Saved data entries

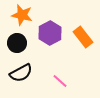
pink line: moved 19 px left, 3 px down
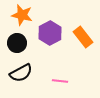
pink line: rotated 35 degrees counterclockwise
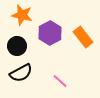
black circle: moved 3 px down
pink line: rotated 35 degrees clockwise
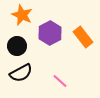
orange star: rotated 10 degrees clockwise
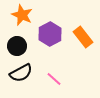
purple hexagon: moved 1 px down
pink line: moved 6 px left, 2 px up
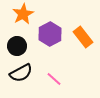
orange star: moved 1 px right, 1 px up; rotated 20 degrees clockwise
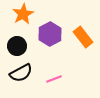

**What the task asks:**
Count the rows above that contain the word "left", and reply with only the number.

**Final answer:**
2